- [Your objective]: Restate every line of the material below word for word, skipping the images.

- [Data segment]:
+++

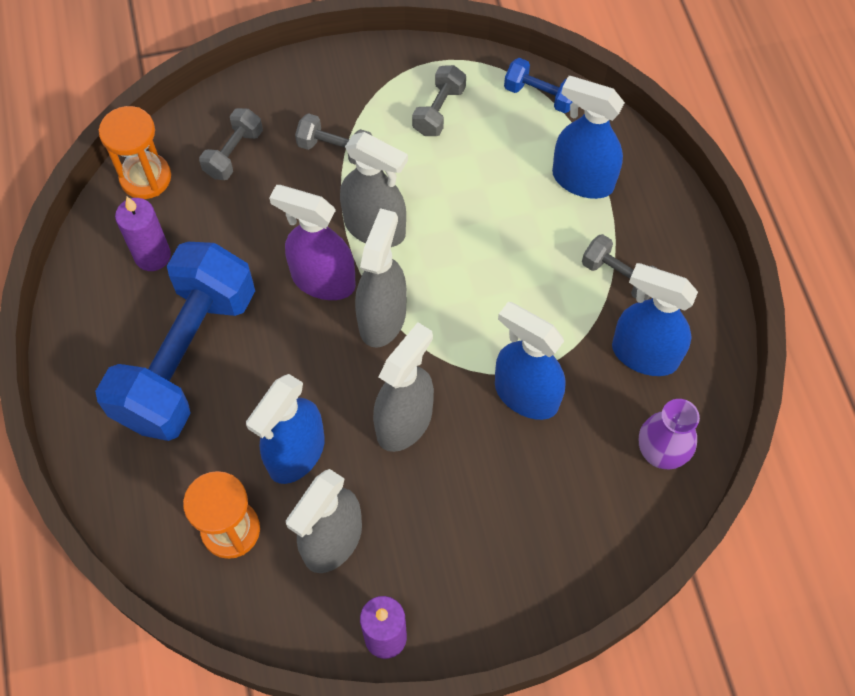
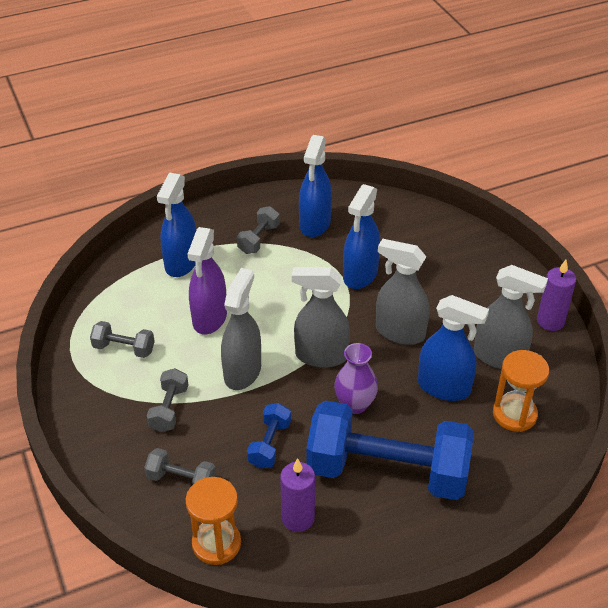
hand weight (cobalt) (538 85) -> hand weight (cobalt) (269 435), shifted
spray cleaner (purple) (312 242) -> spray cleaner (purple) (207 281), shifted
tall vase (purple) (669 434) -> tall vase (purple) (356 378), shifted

+++

- [Exercise output]:
hand weight (cobalt) (538 85) -> hand weight (cobalt) (269 435), shifted
spray cleaner (purple) (312 242) -> spray cleaner (purple) (207 281), shifted
tall vase (purple) (669 434) -> tall vase (purple) (356 378), shifted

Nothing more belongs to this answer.